SUPPLIED DATA

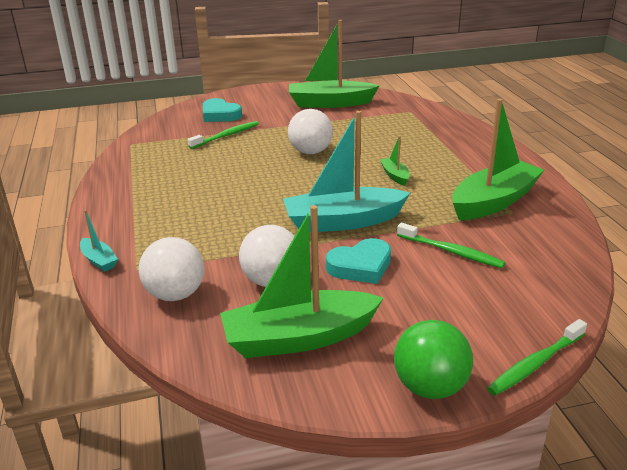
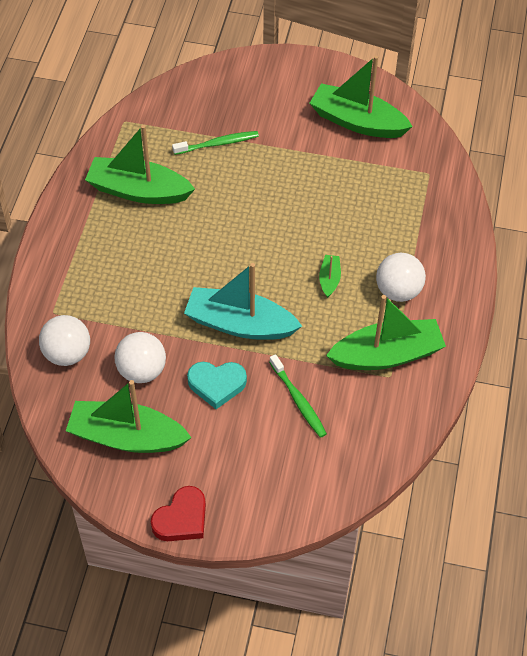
camera: 25 degrees right, 25 degrees up
(99, 260) = (30, 288): turquoise boat -> none
(173, 174) = (138, 191): none -> green boat
(220, 115) = (233, 99): turquoise heart -> none
(310, 152) = (279, 206): white ball -> white ball (398, 291)
(430, 387) = (181, 519): green ball -> red heart
(536, 363) = (265, 534): green toothbrush -> none

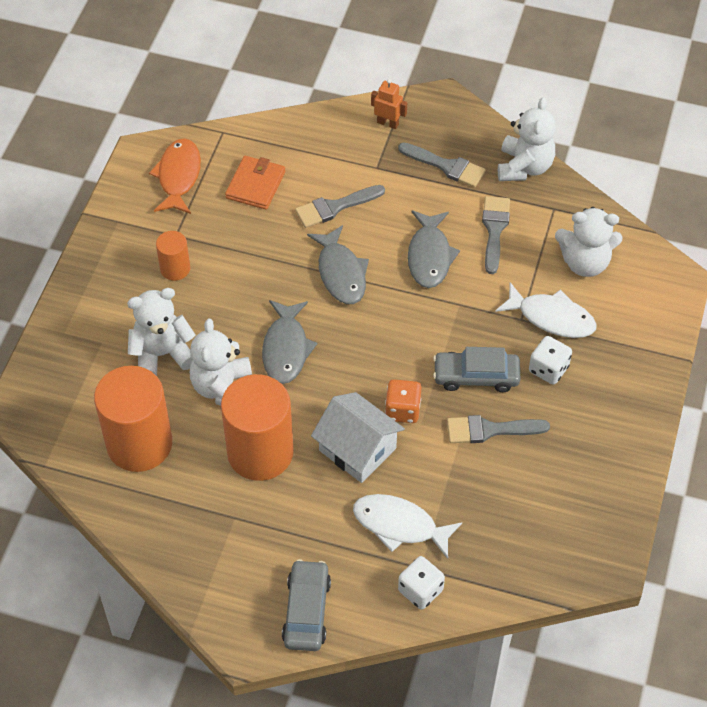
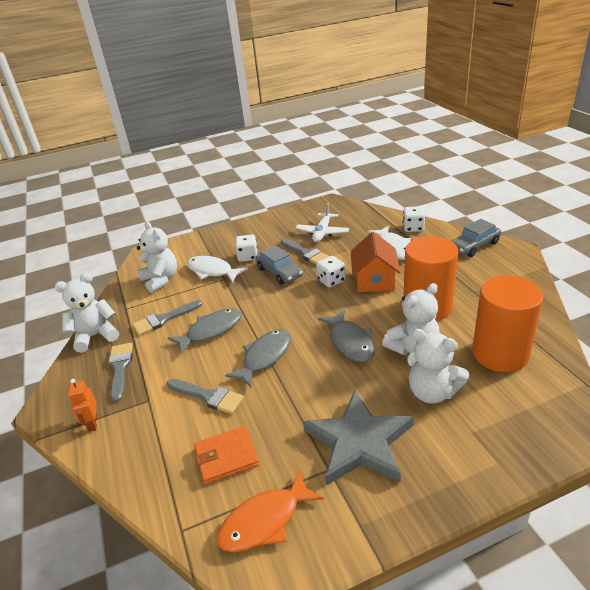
camera: 125 degrees left, 20 degrees down
(175, 268) = (359, 442): orange cylinder -> grey star
(286, 349) = (350, 342): grey fish -> grey fish turned 105 degrees clockwise
(357, 449) = (374, 280): white house -> orange house
(402, 410) = (331, 281): orange dice -> white dice
(523, 484) = (322, 232): none -> white plane
(551, 317) = (212, 271): white fish -> white fish turned 45 degrees counterclockwise

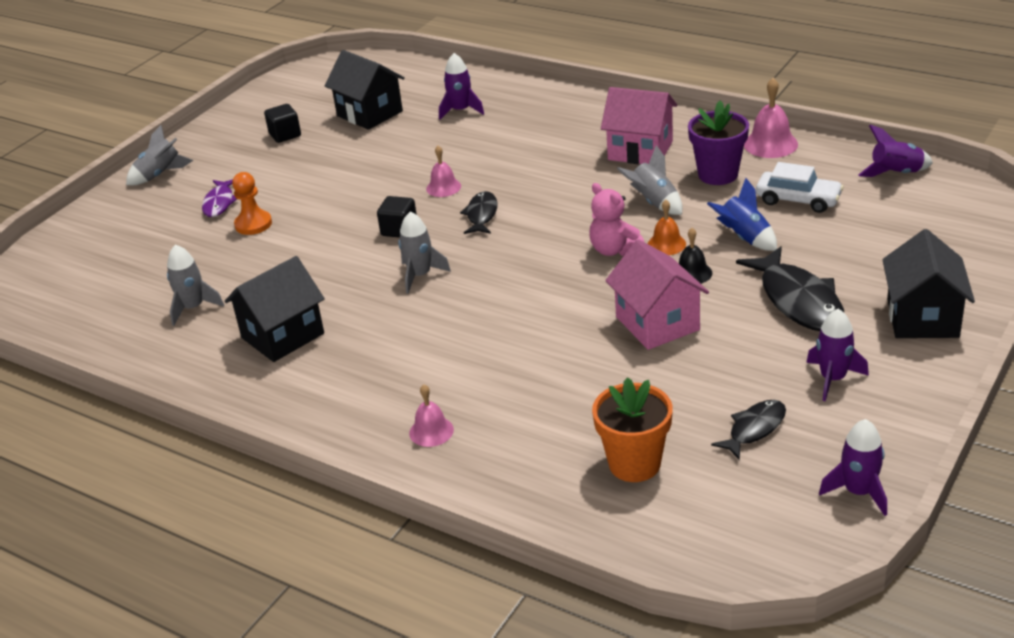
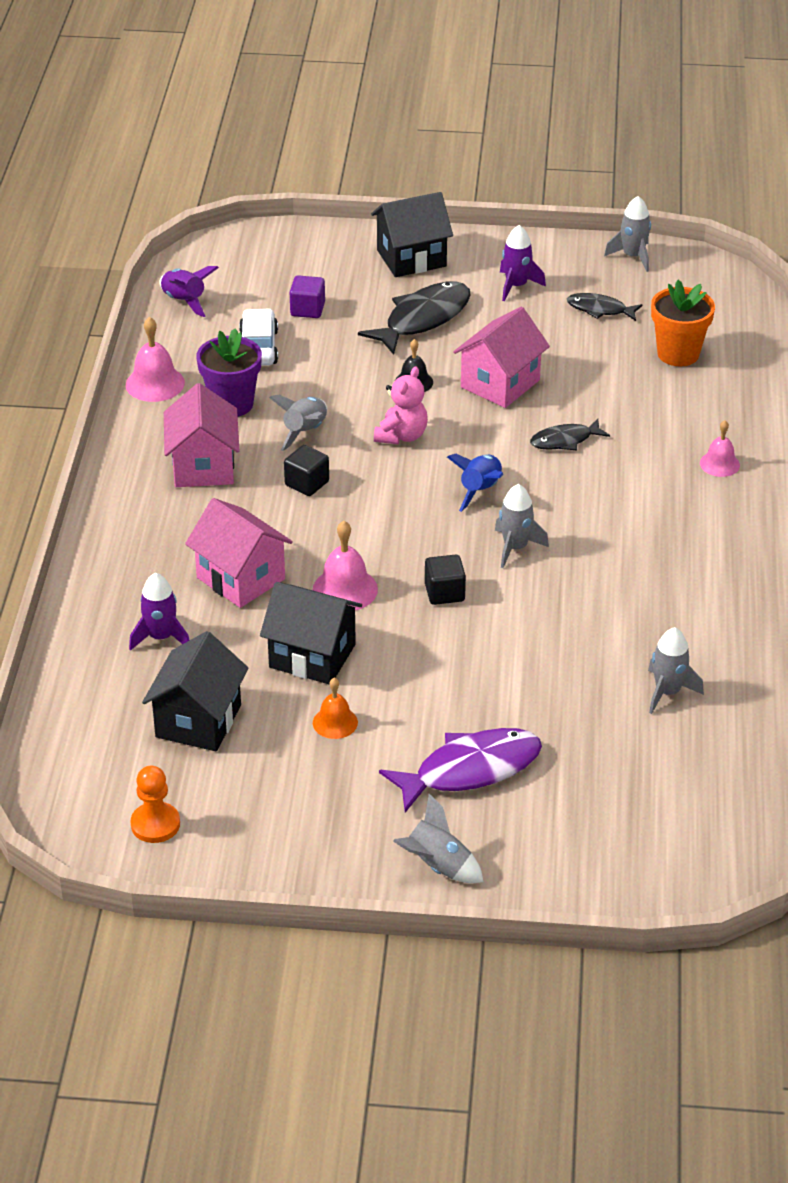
camera: 120 degrees left, 5 degrees up
(219, 203) = (470, 770): purple fish -> purple fish, size x1.77
(253, 224) = (496, 717): orange pawn -> orange pawn (155, 824)
(283, 336) = (665, 604): black house -> black house (312, 656)
(285, 135) = (285, 783): black cube -> black cube (307, 483)
(443, 187) = (345, 589): pink bell -> pink bell, size x1.53
(481, 215) = (385, 542): black fish -> black fish (565, 440)
(494, 147) = (241, 578): none -> pink house
(666, 244) = (375, 407): orange bell -> orange bell (335, 722)
(744, 238) = (341, 365): blue rocket -> blue rocket (480, 490)
(850, 236) = (307, 309): none -> purple cube
(858, 492) = (632, 256): purple rocket -> grey rocket

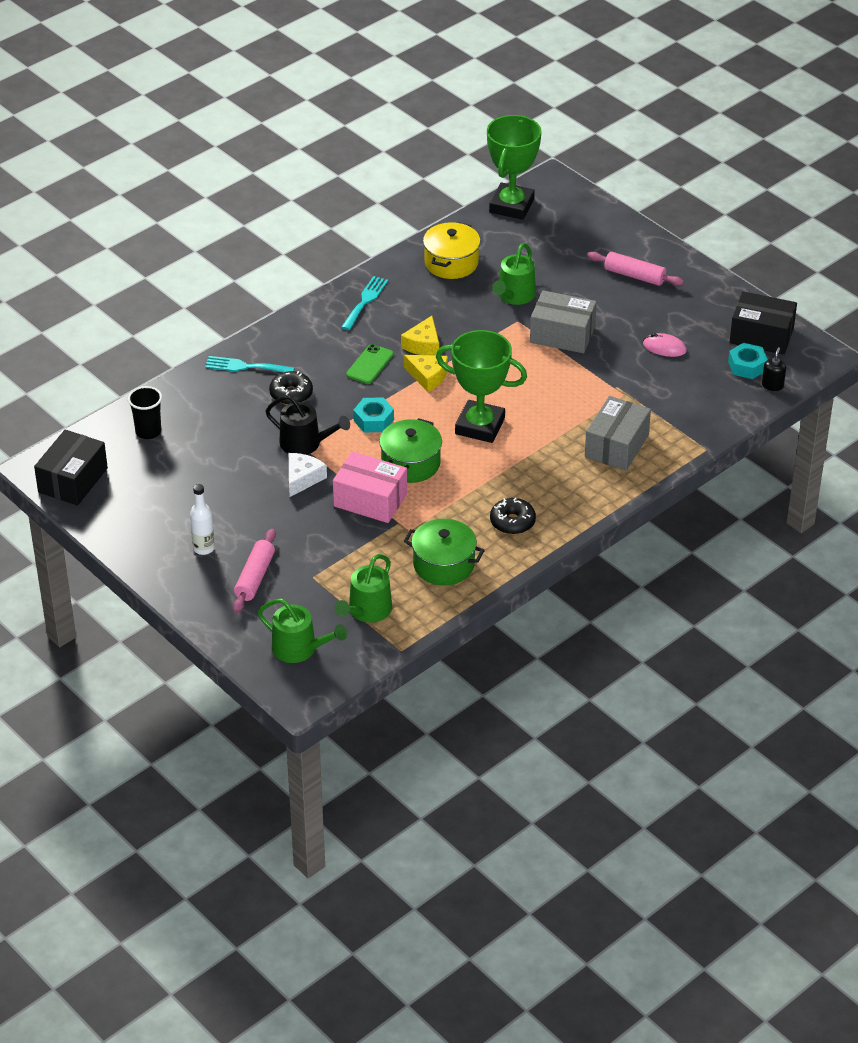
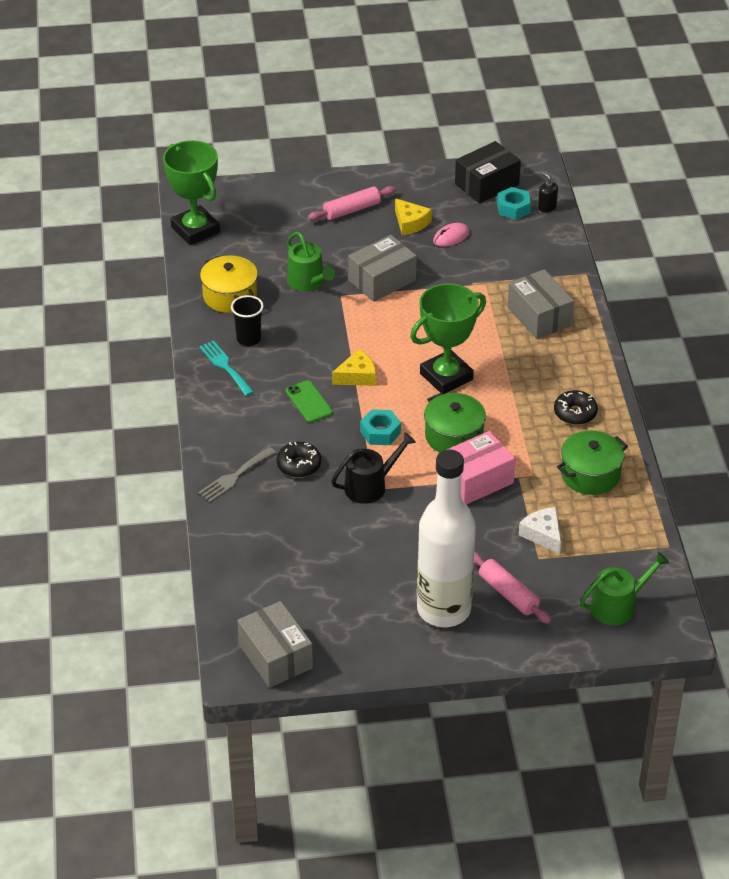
camera: 55 degrees left, 0 degrees up
(73, 480) = (275, 656): black box -> grey box
(148, 432) = (259, 577): black cup -> black cup (248, 339)
(203, 548) = (443, 609): white bottle -> white bottle, size x2.45
(245, 366) = (235, 476): turquoise fork -> grey fork
(303, 478) = (412, 508): white cheese -> white cheese (543, 534)
(367, 611) = (606, 544): green watering can -> none
(423, 345) = (315, 360): yellow cheese -> yellow cheese (410, 223)

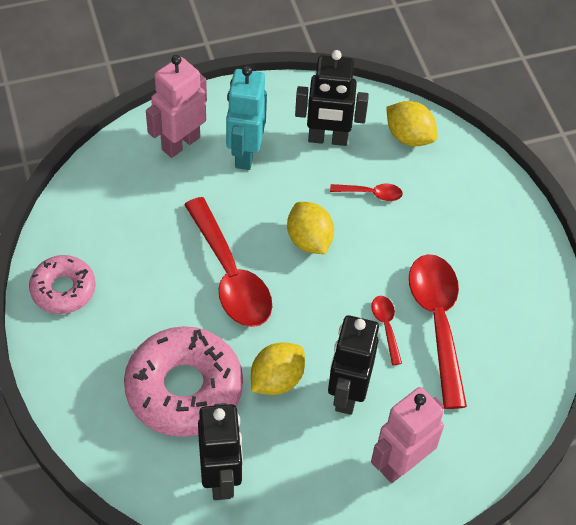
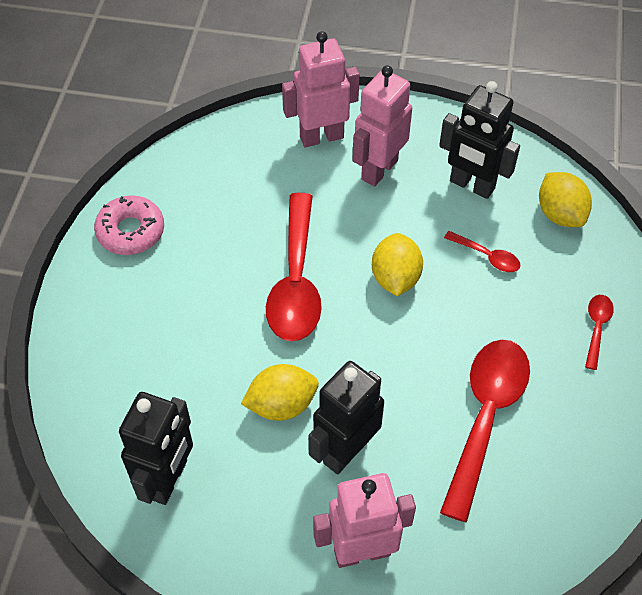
camera: 30 degrees right, 0 degrees up
(184, 389) = (185, 373): pink donut -> none
(245, 154) = (379, 169): turquoise robot -> pink robot
(386, 326) = (426, 398): red spoon -> red spoon (596, 328)

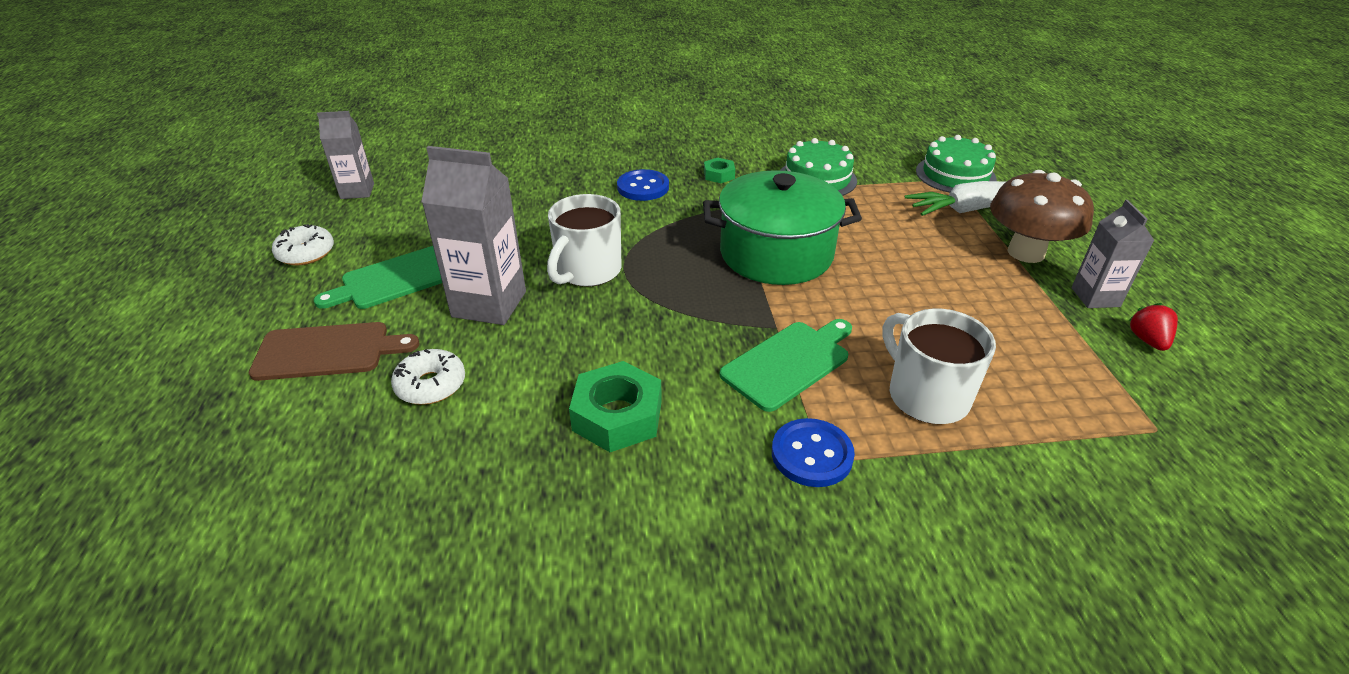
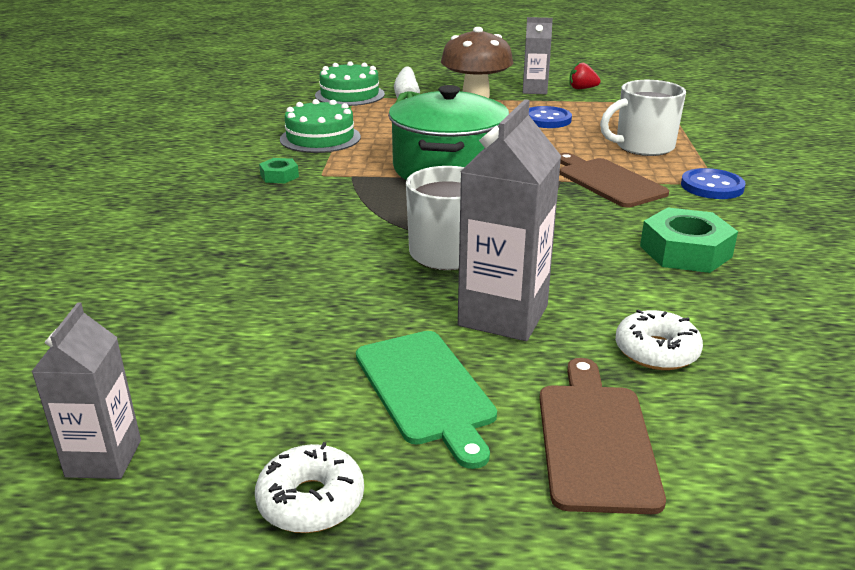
camera: 80 degrees left, 10 degrees down
(643, 187) = (278, 215): blue button -> blue button (546, 119)
(789, 363) = (608, 181): green cutting board -> brown cutting board

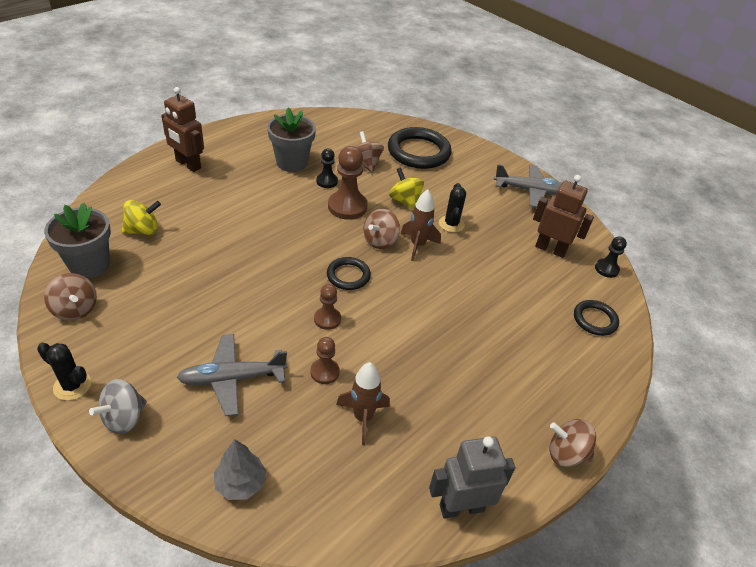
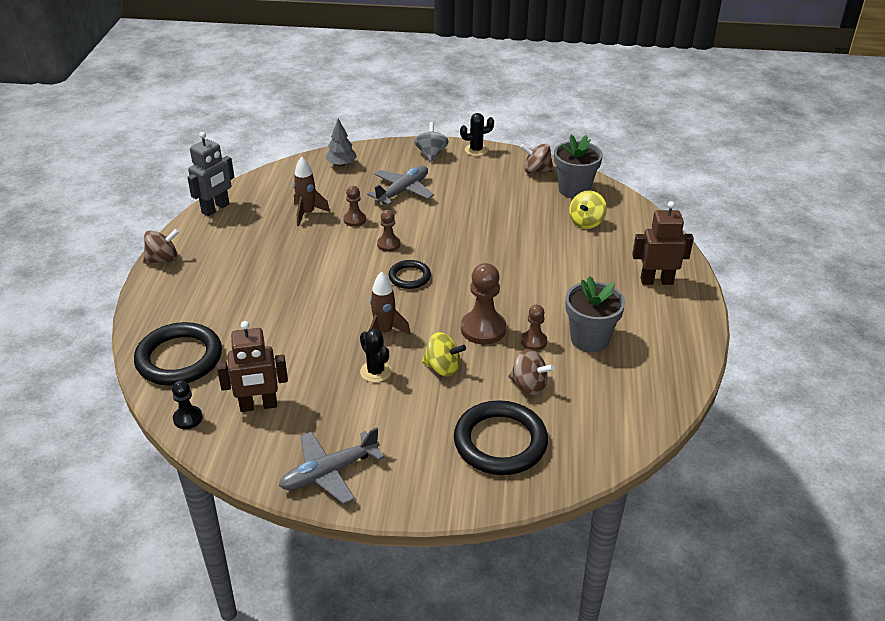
camera: 145 degrees right, 5 degrees down
(327, 181) = (533, 341): black pawn -> brown pawn
(380, 241) = (419, 316): brown spinning top -> none
(595, 320) = (179, 358): black ring -> black ring, size x1.83

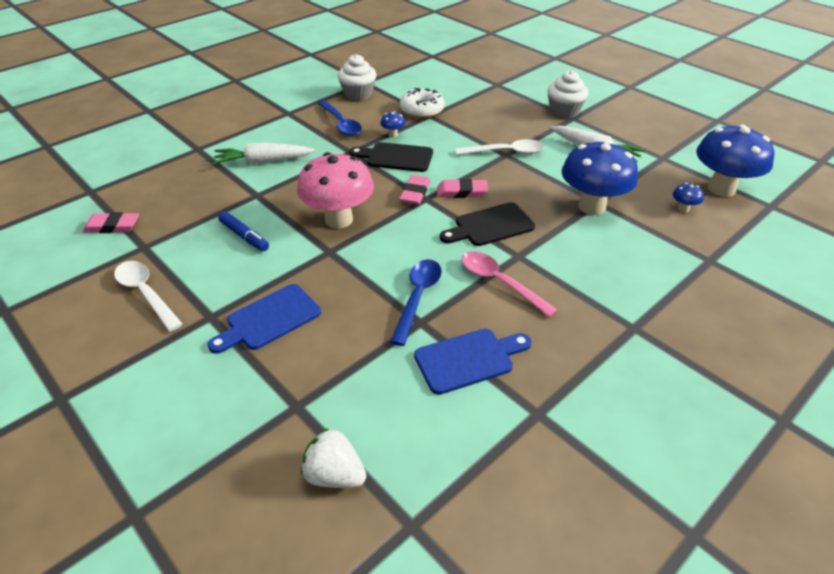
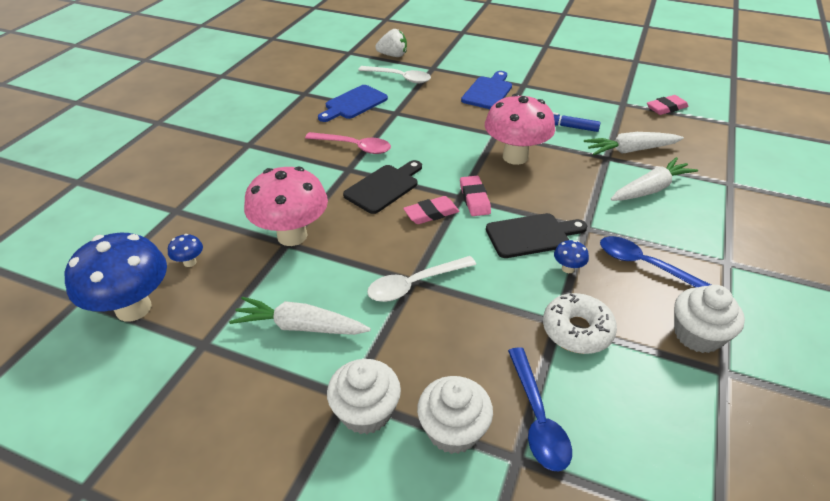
camera: 155 degrees right, 0 degrees up
(145, 293) = (577, 84): white spoon -> white spoon (400, 78)
(226, 194) = (630, 150): none -> white carrot
(418, 297) = (407, 124): blue spoon -> blue spoon (537, 418)
(521, 97) = (453, 430): none -> white cupcake
(591, 206) = (292, 236): blue mushroom -> pink mushroom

TASK INSTRUCTIONS
Above are the records; copy every one of them exactly and omit the images.

THE COMPLETED TASK
camera: 25 degrees right, 25 degrees up
(99, 260) = (30, 288): turquoise boat -> none
(173, 174) = (138, 191): none -> green boat
(220, 115) = (233, 99): turquoise heart -> none
(310, 152) = (279, 206): white ball -> white ball (398, 291)
(430, 387) = (181, 519): green ball -> red heart
(536, 363) = (265, 534): green toothbrush -> none

camera: 125 degrees left, 20 degrees down
(175, 268) = (359, 442): orange cylinder -> grey star
(286, 349) = (350, 342): grey fish -> grey fish turned 105 degrees clockwise
(357, 449) = (374, 280): white house -> orange house
(402, 410) = (331, 281): orange dice -> white dice
(523, 484) = (322, 232): none -> white plane
(551, 317) = (212, 271): white fish -> white fish turned 45 degrees counterclockwise

camera: 120 degrees left, 5 degrees up
(219, 203) = (470, 770): purple fish -> purple fish, size x1.77
(253, 224) = (496, 717): orange pawn -> orange pawn (155, 824)
(283, 336) = (665, 604): black house -> black house (312, 656)
(285, 135) = (285, 783): black cube -> black cube (307, 483)
(443, 187) = (345, 589): pink bell -> pink bell, size x1.53
(481, 215) = (385, 542): black fish -> black fish (565, 440)
(494, 147) = (241, 578): none -> pink house
(666, 244) = (375, 407): orange bell -> orange bell (335, 722)
(744, 238) = (341, 365): blue rocket -> blue rocket (480, 490)
(850, 236) = (307, 309): none -> purple cube
(858, 492) = (632, 256): purple rocket -> grey rocket

camera: 55 degrees left, 0 degrees up
(73, 480) = (275, 656): black box -> grey box
(148, 432) = (259, 577): black cup -> black cup (248, 339)
(203, 548) = (443, 609): white bottle -> white bottle, size x2.45
(245, 366) = (235, 476): turquoise fork -> grey fork
(303, 478) = (412, 508): white cheese -> white cheese (543, 534)
(367, 611) = (606, 544): green watering can -> none
(423, 345) = (315, 360): yellow cheese -> yellow cheese (410, 223)

camera: 30 degrees right, 0 degrees up
(184, 389) = (185, 373): pink donut -> none
(245, 154) = (379, 169): turquoise robot -> pink robot
(386, 326) = (426, 398): red spoon -> red spoon (596, 328)

camera: 80 degrees left, 10 degrees down
(643, 187) = (278, 215): blue button -> blue button (546, 119)
(789, 363) = (608, 181): green cutting board -> brown cutting board

camera: 145 degrees right, 5 degrees down
(327, 181) = (533, 341): black pawn -> brown pawn
(380, 241) = (419, 316): brown spinning top -> none
(595, 320) = (179, 358): black ring -> black ring, size x1.83

camera: 155 degrees right, 0 degrees up
(145, 293) = (577, 84): white spoon -> white spoon (400, 78)
(226, 194) = (630, 150): none -> white carrot
(418, 297) = (407, 124): blue spoon -> blue spoon (537, 418)
(521, 97) = (453, 430): none -> white cupcake
(591, 206) = (292, 236): blue mushroom -> pink mushroom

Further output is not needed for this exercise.